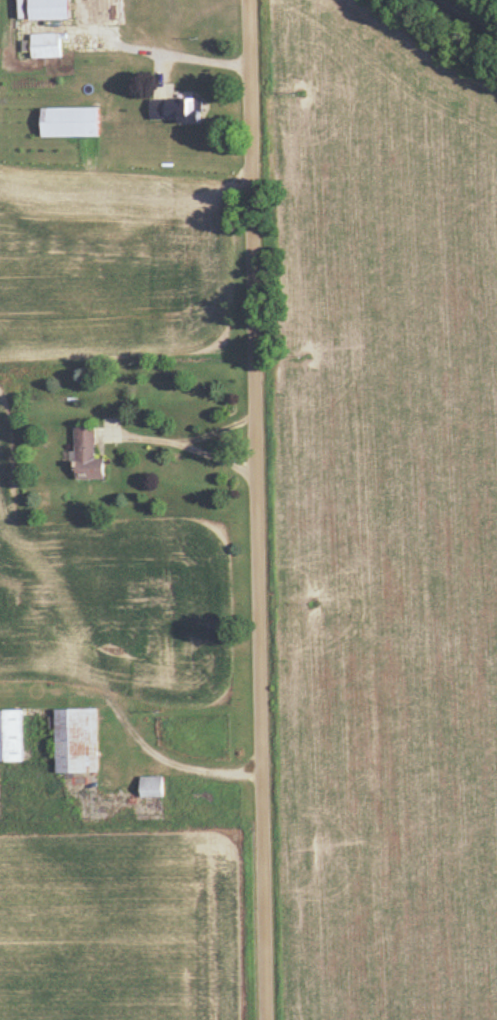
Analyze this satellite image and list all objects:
building: (54, 10)
railway: (475, 13)
building: (48, 46)
road: (154, 50)
building: (180, 111)
building: (73, 123)
road: (212, 410)
road: (191, 438)
building: (90, 457)
road: (259, 510)
building: (12, 737)
building: (79, 741)
road: (159, 757)
building: (155, 787)

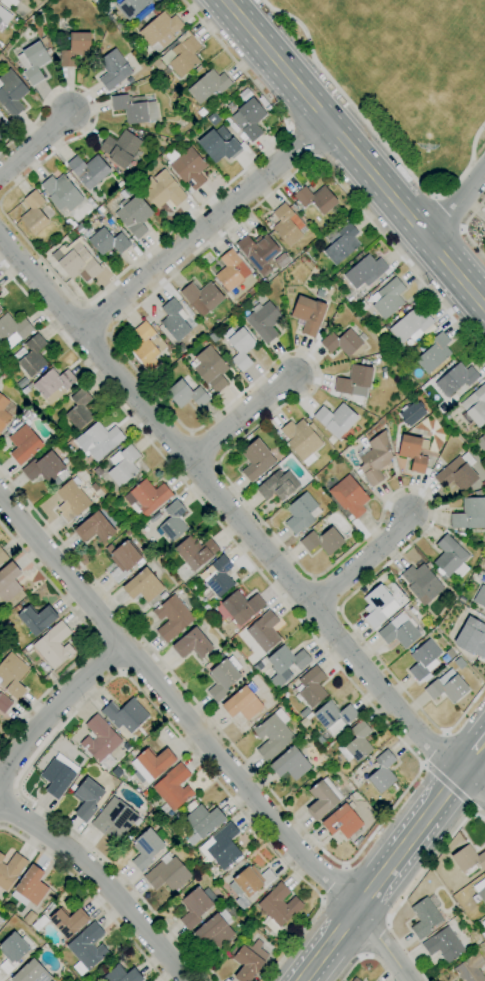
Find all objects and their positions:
building: (18, 0)
building: (131, 7)
building: (4, 16)
building: (1, 26)
building: (160, 30)
building: (75, 49)
building: (178, 56)
building: (34, 62)
building: (113, 69)
park: (403, 73)
building: (208, 86)
building: (11, 93)
building: (245, 95)
road: (93, 108)
building: (130, 108)
building: (213, 119)
building: (248, 119)
road: (288, 130)
road: (375, 134)
building: (1, 135)
road: (34, 143)
road: (302, 143)
building: (219, 145)
building: (120, 148)
road: (355, 154)
road: (313, 158)
building: (189, 168)
building: (88, 170)
building: (128, 190)
building: (162, 190)
building: (61, 192)
road: (434, 197)
building: (316, 198)
road: (456, 204)
road: (201, 205)
building: (33, 212)
road: (445, 214)
building: (133, 215)
building: (484, 224)
building: (286, 225)
road: (203, 226)
road: (464, 228)
road: (461, 230)
building: (484, 241)
building: (108, 242)
building: (342, 244)
building: (261, 253)
building: (73, 263)
building: (228, 271)
building: (365, 271)
building: (201, 297)
building: (387, 298)
road: (81, 304)
building: (0, 308)
building: (308, 314)
road: (91, 320)
building: (173, 321)
building: (263, 322)
building: (410, 326)
building: (12, 330)
road: (106, 334)
building: (343, 342)
building: (147, 347)
building: (240, 348)
building: (433, 353)
building: (31, 356)
building: (210, 369)
road: (316, 370)
building: (354, 379)
building: (455, 379)
building: (54, 384)
building: (186, 395)
building: (474, 407)
building: (79, 409)
building: (3, 413)
building: (412, 413)
road: (239, 417)
building: (336, 421)
road: (190, 433)
building: (98, 440)
building: (301, 440)
building: (23, 444)
building: (482, 444)
road: (201, 450)
building: (413, 452)
building: (374, 459)
building: (256, 460)
road: (215, 464)
building: (122, 465)
building: (43, 468)
building: (457, 473)
building: (277, 485)
building: (149, 496)
building: (348, 496)
building: (71, 501)
building: (301, 513)
building: (469, 514)
road: (237, 519)
building: (173, 521)
building: (95, 526)
building: (322, 541)
building: (194, 551)
building: (2, 556)
building: (449, 558)
building: (123, 559)
road: (361, 561)
building: (216, 578)
road: (312, 578)
building: (8, 582)
building: (421, 583)
building: (142, 586)
road: (323, 594)
building: (480, 596)
building: (379, 606)
building: (241, 607)
road: (337, 609)
building: (171, 618)
building: (36, 619)
building: (400, 630)
building: (263, 631)
road: (92, 638)
building: (471, 638)
building: (191, 644)
building: (54, 645)
road: (107, 657)
building: (423, 660)
building: (285, 665)
building: (258, 667)
building: (12, 675)
building: (223, 678)
road: (107, 681)
building: (310, 687)
building: (446, 687)
building: (4, 703)
building: (242, 704)
road: (176, 705)
road: (54, 707)
building: (125, 715)
building: (334, 717)
road: (443, 733)
building: (272, 735)
building: (99, 739)
building: (357, 743)
road: (434, 750)
road: (472, 752)
building: (151, 763)
building: (289, 764)
road: (419, 765)
road: (422, 765)
building: (382, 772)
building: (58, 775)
road: (448, 786)
building: (173, 787)
road: (478, 797)
building: (322, 798)
building: (86, 799)
road: (434, 804)
road: (473, 810)
building: (113, 819)
building: (341, 821)
building: (202, 822)
building: (221, 847)
building: (146, 848)
building: (1, 857)
building: (466, 862)
building: (11, 871)
road: (383, 873)
building: (167, 876)
building: (484, 876)
road: (104, 878)
road: (330, 878)
building: (249, 881)
building: (29, 887)
road: (411, 888)
building: (480, 890)
road: (90, 894)
building: (195, 906)
building: (278, 907)
building: (424, 918)
building: (0, 919)
building: (484, 919)
building: (63, 922)
building: (216, 927)
road: (332, 940)
road: (377, 940)
building: (446, 943)
road: (382, 944)
building: (87, 948)
building: (13, 951)
road: (367, 956)
building: (249, 960)
building: (470, 968)
building: (31, 973)
building: (121, 975)
road: (303, 977)
building: (354, 979)

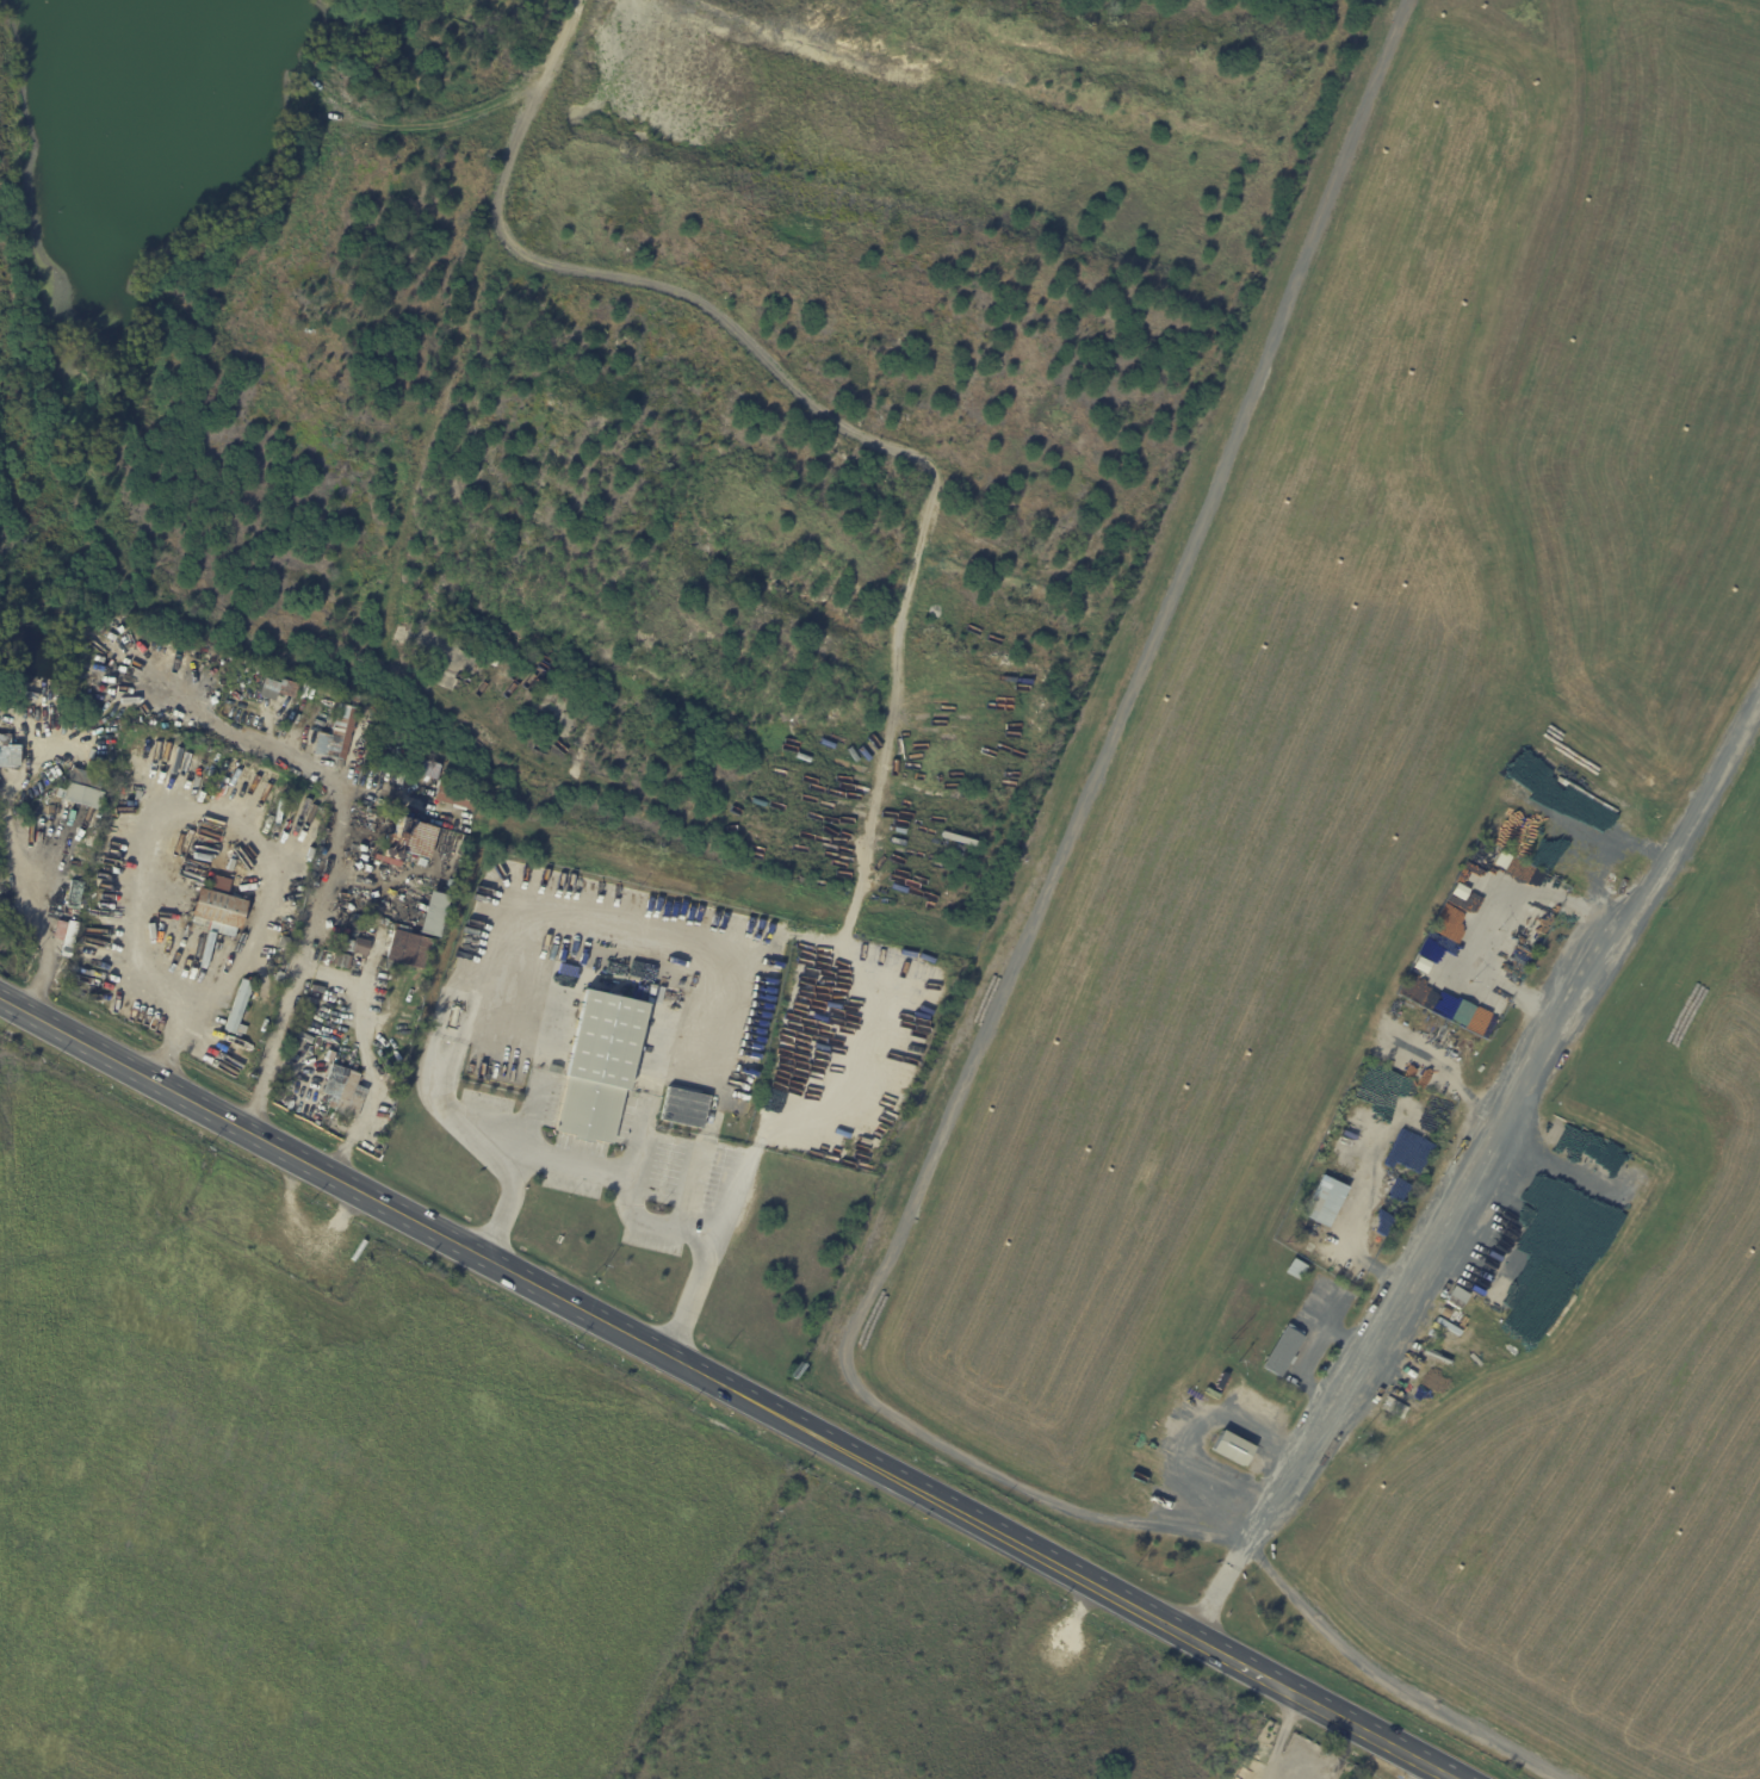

## Required action:
Your copy must match the records above word for word and contain no pictures.

## Response:
Analyze this satellite image and list all objects:
building: (54, 10)
railway: (475, 13)
building: (48, 46)
road: (154, 50)
building: (180, 111)
building: (73, 123)
road: (212, 410)
road: (191, 438)
building: (90, 457)
road: (259, 510)
building: (12, 737)
building: (79, 741)
road: (159, 757)
building: (155, 787)

Find all objects and their positions:
building: (18, 0)
building: (131, 7)
building: (4, 16)
building: (1, 26)
building: (160, 30)
building: (75, 49)
building: (178, 56)
building: (34, 62)
building: (113, 69)
park: (403, 73)
building: (208, 86)
building: (11, 93)
building: (245, 95)
road: (93, 108)
building: (130, 108)
building: (213, 119)
building: (248, 119)
road: (288, 130)
road: (375, 134)
building: (1, 135)
road: (34, 143)
road: (302, 143)
building: (219, 145)
building: (120, 148)
road: (355, 154)
road: (313, 158)
building: (189, 168)
building: (88, 170)
building: (128, 190)
building: (162, 190)
building: (61, 192)
road: (434, 197)
building: (316, 198)
road: (456, 204)
road: (201, 205)
building: (33, 212)
road: (445, 214)
building: (133, 215)
building: (484, 224)
building: (286, 225)
road: (203, 226)
road: (464, 228)
road: (461, 230)
building: (484, 241)
building: (108, 242)
building: (342, 244)
building: (261, 253)
building: (73, 263)
building: (228, 271)
building: (365, 271)
building: (201, 297)
building: (387, 298)
road: (81, 304)
building: (0, 308)
building: (308, 314)
road: (91, 320)
building: (173, 321)
building: (263, 322)
building: (410, 326)
building: (12, 330)
road: (106, 334)
building: (343, 342)
building: (147, 347)
building: (240, 348)
building: (433, 353)
building: (31, 356)
building: (210, 369)
road: (316, 370)
building: (354, 379)
building: (455, 379)
building: (54, 384)
building: (186, 395)
building: (474, 407)
building: (79, 409)
building: (3, 413)
building: (412, 413)
road: (239, 417)
building: (336, 421)
road: (190, 433)
building: (98, 440)
building: (301, 440)
building: (23, 444)
building: (482, 444)
road: (201, 450)
building: (413, 452)
building: (374, 459)
building: (256, 460)
road: (215, 464)
building: (122, 465)
building: (43, 468)
building: (457, 473)
building: (277, 485)
building: (149, 496)
building: (348, 496)
building: (71, 501)
building: (301, 513)
building: (469, 514)
road: (237, 519)
building: (173, 521)
building: (95, 526)
building: (322, 541)
building: (194, 551)
building: (2, 556)
building: (449, 558)
building: (123, 559)
road: (361, 561)
building: (216, 578)
road: (312, 578)
building: (8, 582)
building: (421, 583)
building: (142, 586)
road: (323, 594)
building: (480, 596)
building: (379, 606)
building: (241, 607)
road: (337, 609)
building: (171, 618)
building: (36, 619)
building: (400, 630)
building: (263, 631)
road: (92, 638)
building: (471, 638)
building: (191, 644)
building: (54, 645)
road: (107, 657)
building: (423, 660)
building: (285, 665)
building: (258, 667)
building: (12, 675)
building: (223, 678)
road: (107, 681)
building: (310, 687)
building: (446, 687)
building: (4, 703)
building: (242, 704)
road: (176, 705)
road: (54, 707)
building: (125, 715)
building: (334, 717)
road: (443, 733)
building: (272, 735)
building: (99, 739)
building: (357, 743)
road: (434, 750)
road: (472, 752)
building: (151, 763)
building: (289, 764)
road: (419, 765)
road: (422, 765)
building: (382, 772)
building: (58, 775)
road: (448, 786)
building: (173, 787)
road: (478, 797)
building: (322, 798)
building: (86, 799)
road: (434, 804)
road: (473, 810)
building: (113, 819)
building: (341, 821)
building: (202, 822)
building: (221, 847)
building: (146, 848)
building: (1, 857)
building: (466, 862)
building: (11, 871)
road: (383, 873)
building: (167, 876)
building: (484, 876)
road: (104, 878)
road: (330, 878)
building: (249, 881)
building: (29, 887)
road: (411, 888)
building: (480, 890)
road: (90, 894)
building: (195, 906)
building: (278, 907)
building: (424, 918)
building: (0, 919)
building: (484, 919)
building: (63, 922)
building: (216, 927)
road: (332, 940)
road: (377, 940)
building: (446, 943)
road: (382, 944)
building: (87, 948)
building: (13, 951)
road: (367, 956)
building: (249, 960)
building: (470, 968)
building: (31, 973)
building: (121, 975)
road: (303, 977)
building: (354, 979)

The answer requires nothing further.